─── Data provided

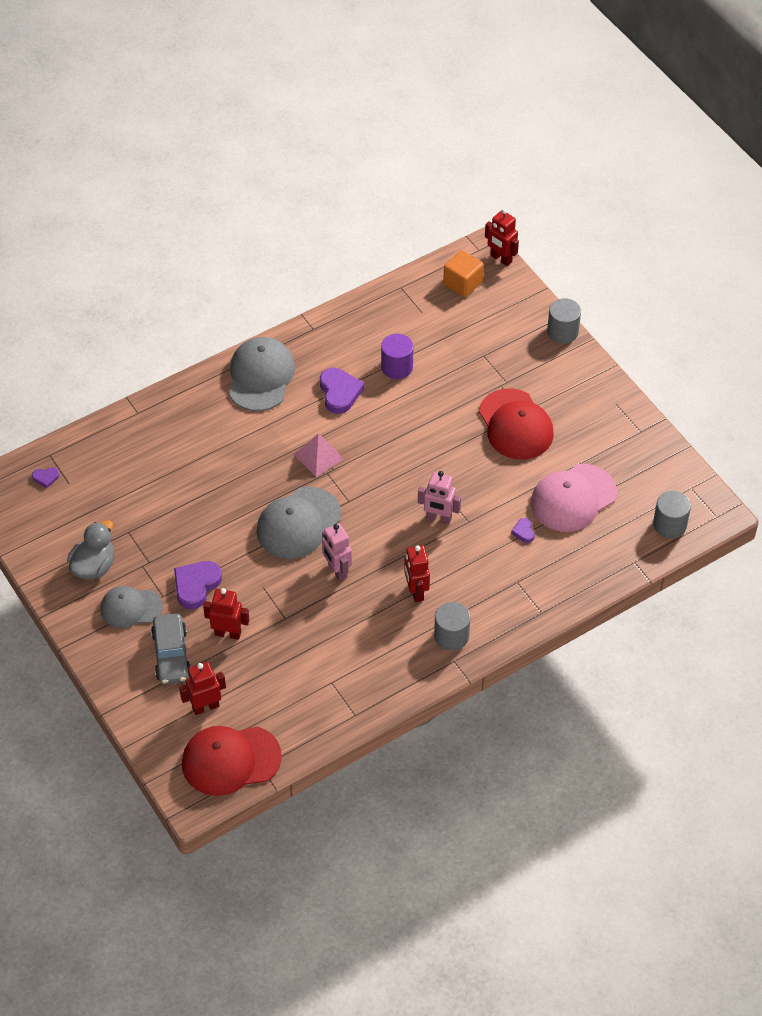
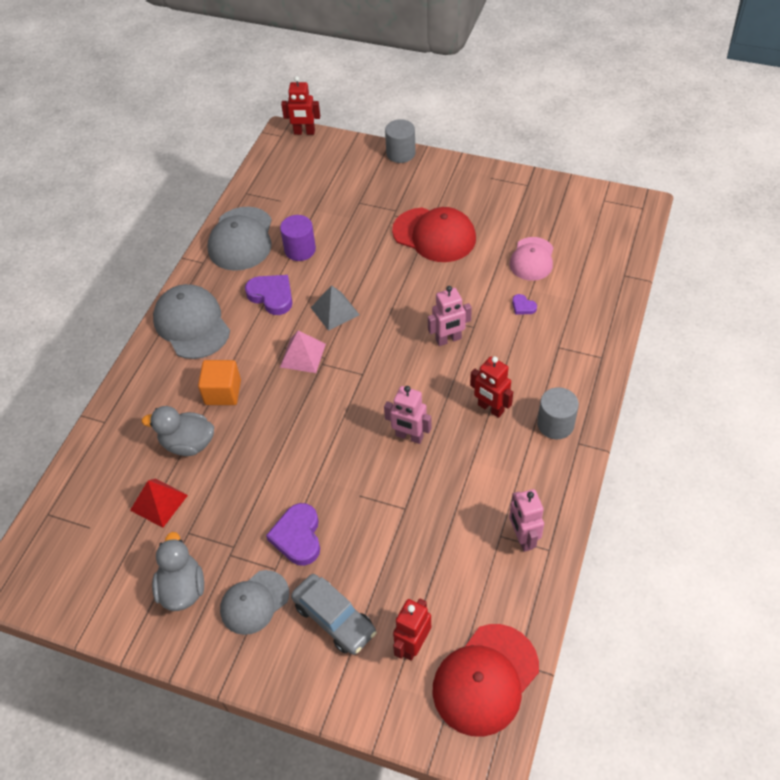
camera: 35 degrees left, 0 degrees up
(46, 478) = (61, 538): purple heart -> none
(126, 497) = (159, 502): none -> red pyramid
(180, 468) = (188, 444): none -> grey duck
(228, 633) = (368, 559): red robot -> none
(298, 523) = (338, 420): grey cap -> grey cap (241, 239)
(345, 695) = (523, 538): none -> pink robot
(375, 437) = (335, 311): none -> grey pyramid
(462, 283) = (292, 164): orange cube -> orange cube (223, 392)
(573, 498) = (532, 259): pink cap -> pink cap, size x0.65
(669, 524) = (618, 233): grey cylinder -> none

──────

[Your assignment] Could you print all of the entries exactly, skipping the images?

[Solution to the problem]
camera: 35 degrees left, 0 degrees up
(46, 478) = (61, 538): purple heart -> none
(126, 497) = (159, 502): none -> red pyramid
(180, 468) = (188, 444): none -> grey duck
(228, 633) = (368, 559): red robot -> none
(298, 523) = (338, 420): grey cap -> grey cap (241, 239)
(345, 695) = (523, 538): none -> pink robot
(375, 437) = (335, 311): none -> grey pyramid
(462, 283) = (292, 164): orange cube -> orange cube (223, 392)
(573, 498) = (532, 259): pink cap -> pink cap, size x0.65
(669, 524) = (618, 233): grey cylinder -> none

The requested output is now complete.